*** DATA SUPPLIED

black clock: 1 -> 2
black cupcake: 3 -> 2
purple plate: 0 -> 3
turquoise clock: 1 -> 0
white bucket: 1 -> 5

******

THE PROBLEM
Could you produce an exact copy of the whole listing?

ANSWER BOX
black clock: 1 -> 2
black cupcake: 3 -> 2
purple plate: 0 -> 3
turquoise clock: 1 -> 0
white bucket: 1 -> 5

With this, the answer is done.